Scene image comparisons
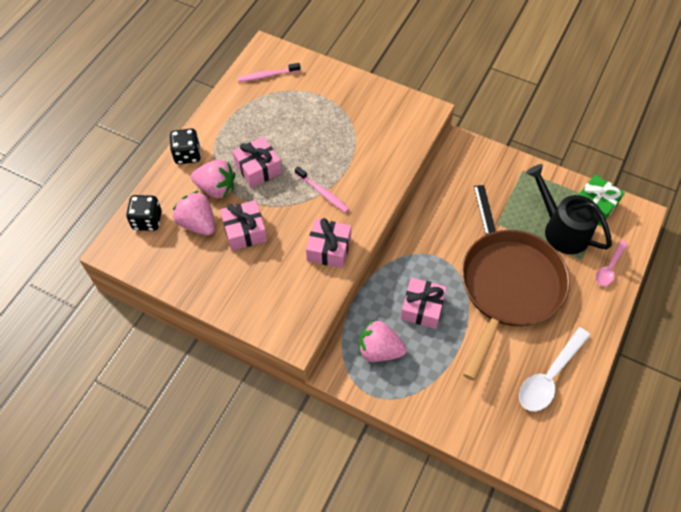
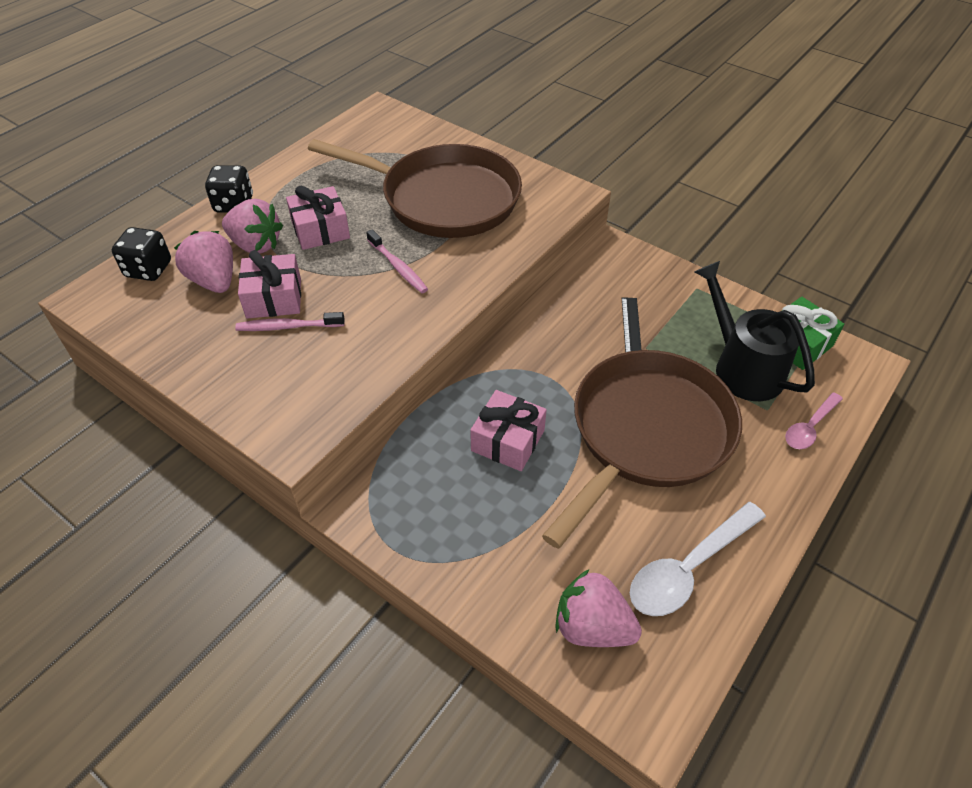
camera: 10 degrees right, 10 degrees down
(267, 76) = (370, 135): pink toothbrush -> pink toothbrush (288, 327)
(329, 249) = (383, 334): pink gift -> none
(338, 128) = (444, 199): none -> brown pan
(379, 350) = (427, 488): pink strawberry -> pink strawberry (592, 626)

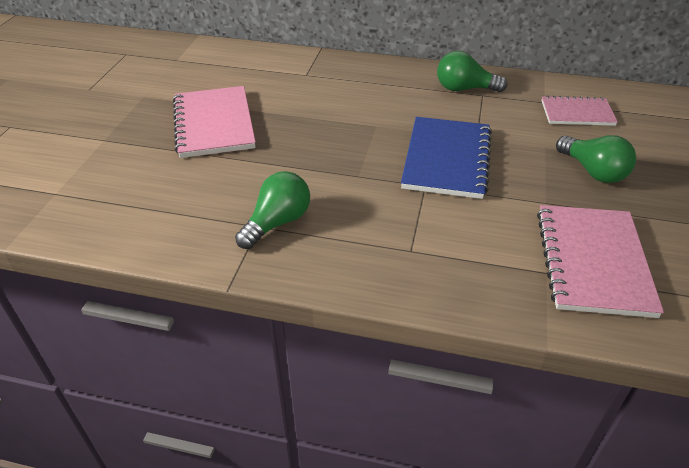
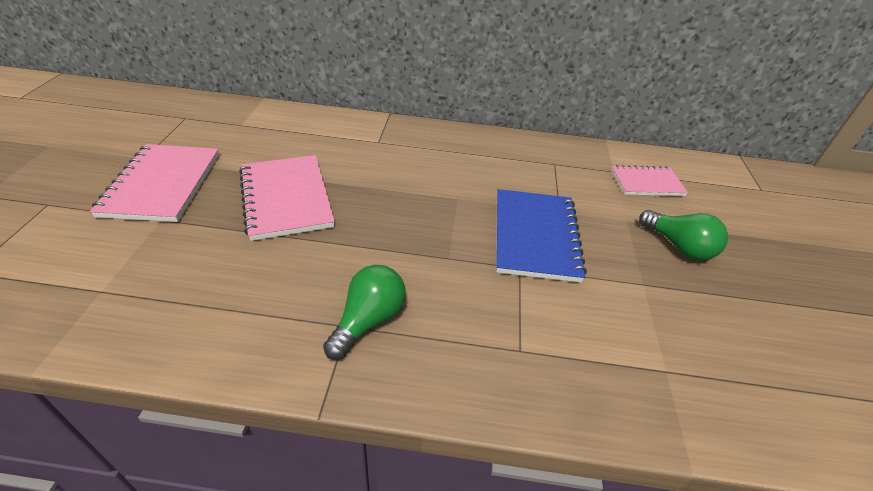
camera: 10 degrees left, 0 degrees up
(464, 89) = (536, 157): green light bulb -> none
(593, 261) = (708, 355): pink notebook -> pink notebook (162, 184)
---
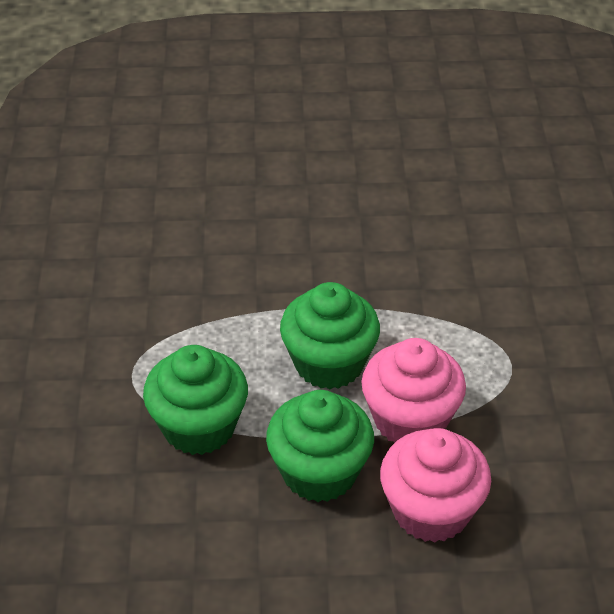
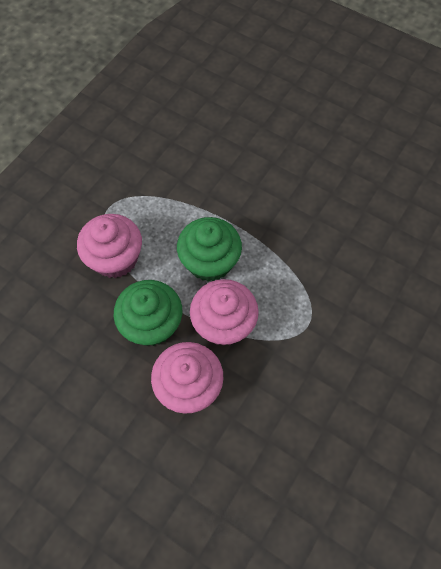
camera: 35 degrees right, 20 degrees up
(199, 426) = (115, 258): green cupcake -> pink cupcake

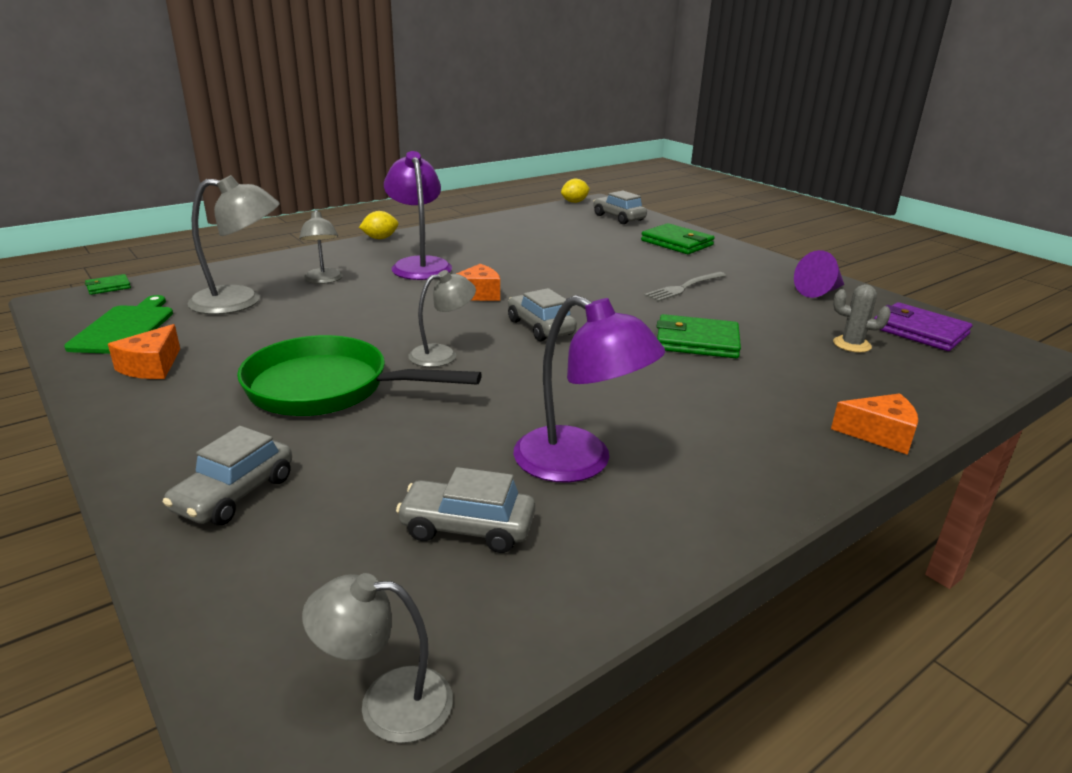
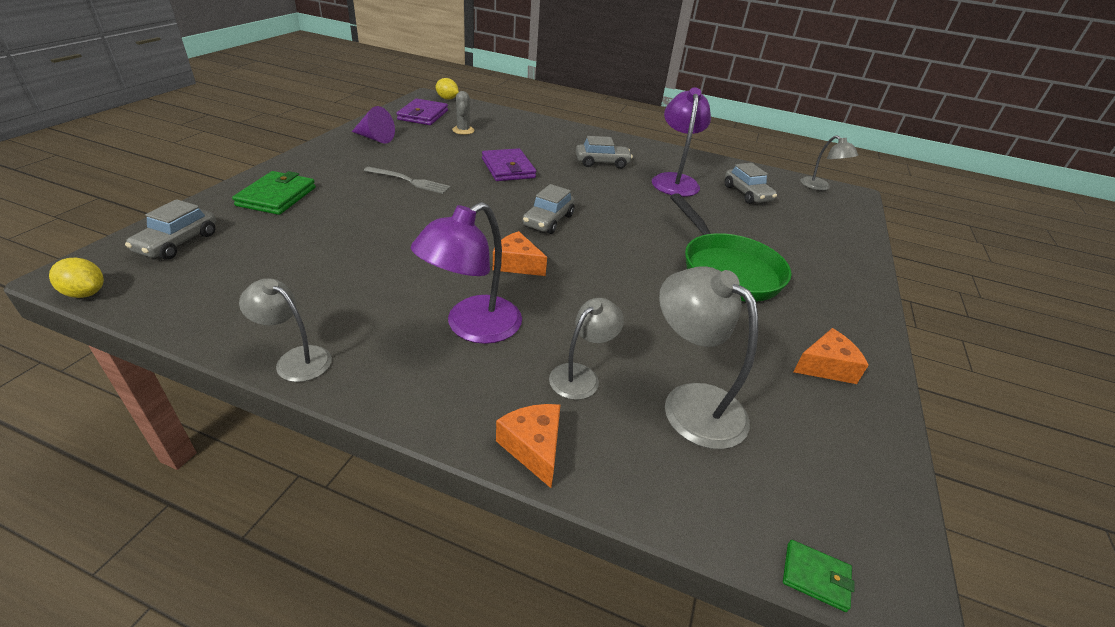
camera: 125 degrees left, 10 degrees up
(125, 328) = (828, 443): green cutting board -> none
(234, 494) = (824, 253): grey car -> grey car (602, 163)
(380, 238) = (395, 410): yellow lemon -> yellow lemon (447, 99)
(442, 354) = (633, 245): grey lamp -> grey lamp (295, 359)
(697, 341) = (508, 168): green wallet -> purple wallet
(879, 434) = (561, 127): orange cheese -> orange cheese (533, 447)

* Problem requirements:
Collect from the data above every line that includes "green".

* Expected answer:
(464, 89) = (536, 157): green light bulb -> none
(199, 426) = (115, 258): green cupcake -> pink cupcake
(125, 328) = (828, 443): green cutting board -> none
(697, 341) = (508, 168): green wallet -> purple wallet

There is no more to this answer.